Problem requirements
Would you return, word for word, the lines of the data below from the line with "black mushroom: 5 -> 0" through the line with "yellow spoon: 6 -> 2", and no others?

Records supplied
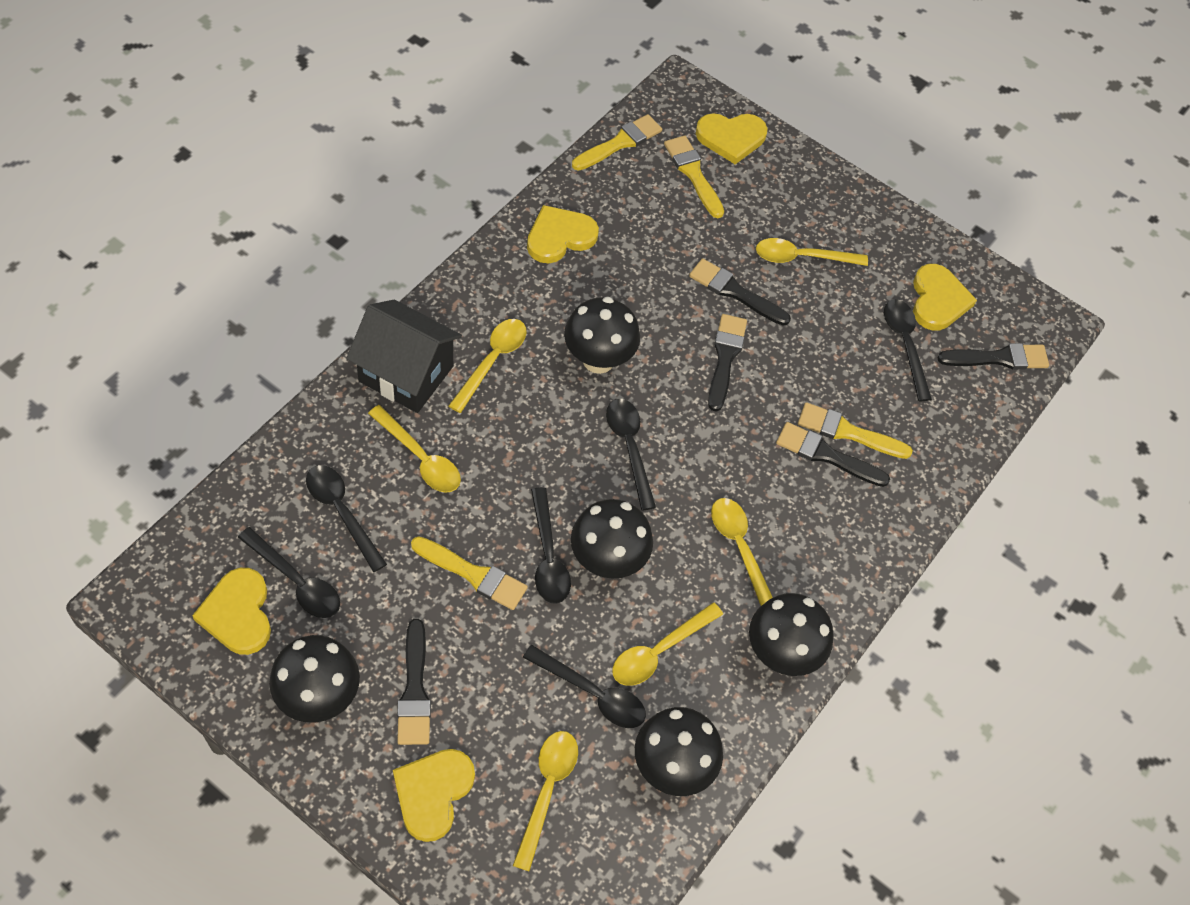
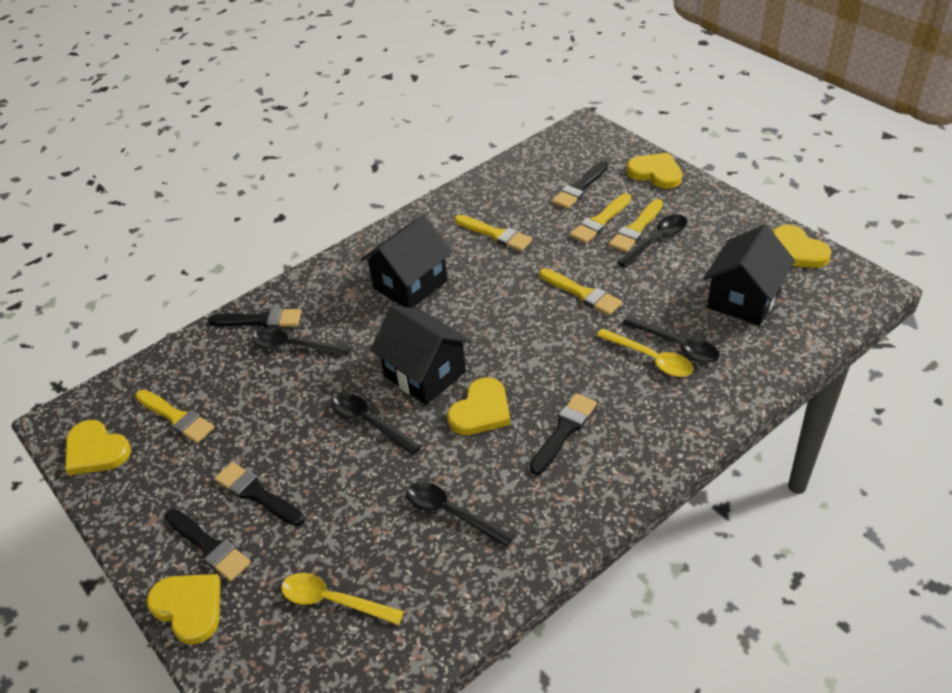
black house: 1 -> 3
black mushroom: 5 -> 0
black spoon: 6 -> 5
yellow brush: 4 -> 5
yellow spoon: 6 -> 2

---

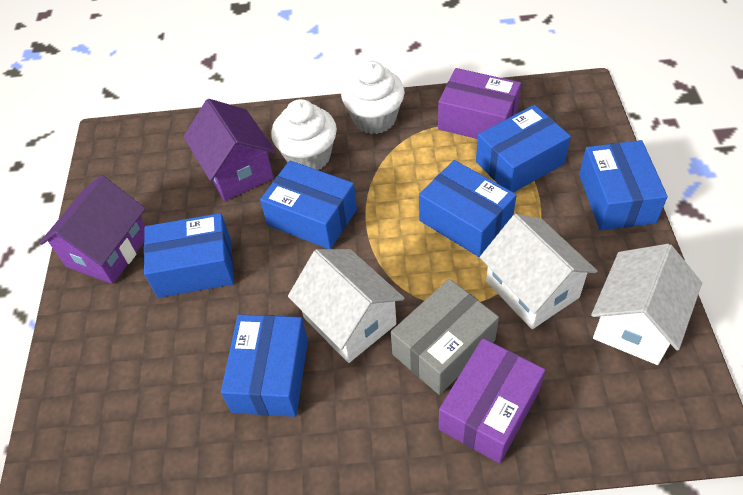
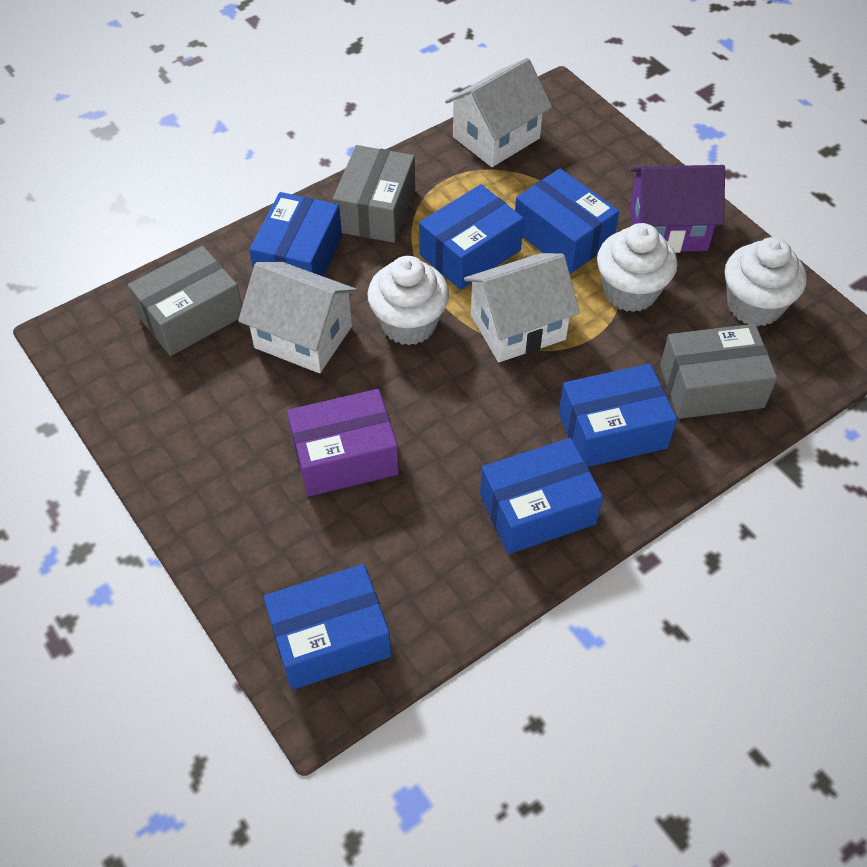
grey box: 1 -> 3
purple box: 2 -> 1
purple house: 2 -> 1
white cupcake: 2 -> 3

* * *

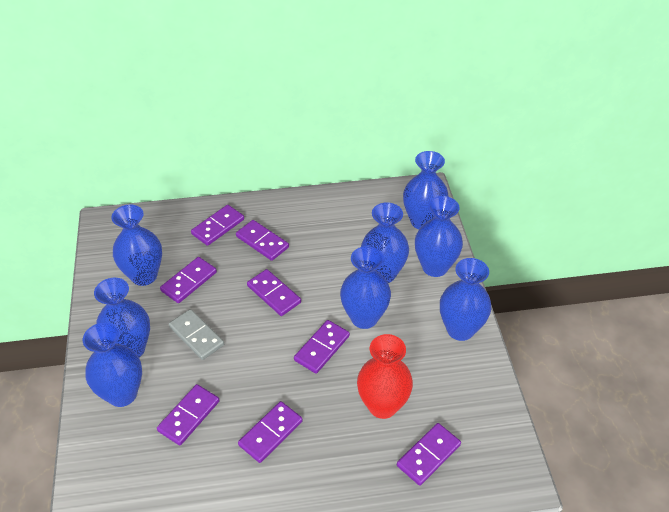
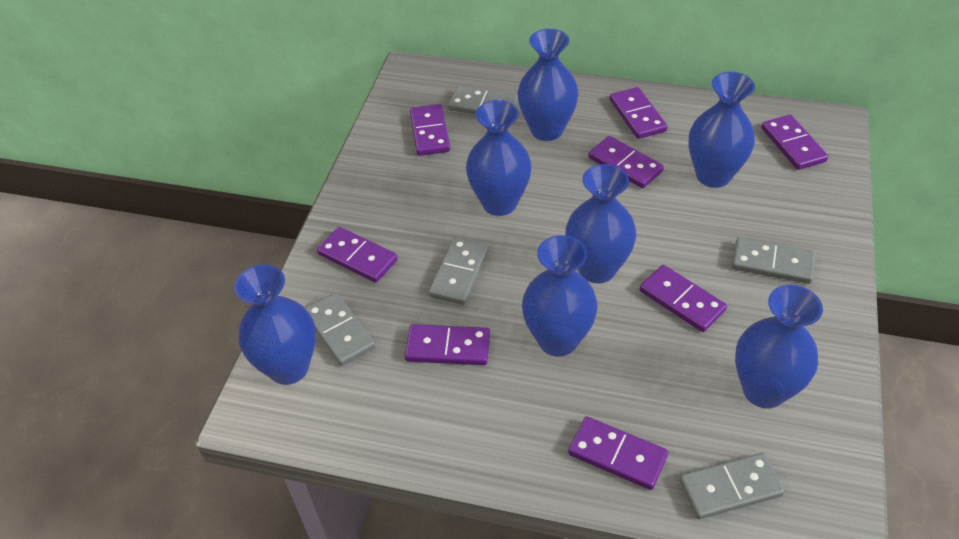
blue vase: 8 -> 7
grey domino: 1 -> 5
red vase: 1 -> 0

Written response
black mushroom: 5 -> 0
black spoon: 6 -> 5
yellow brush: 4 -> 5
yellow spoon: 6 -> 2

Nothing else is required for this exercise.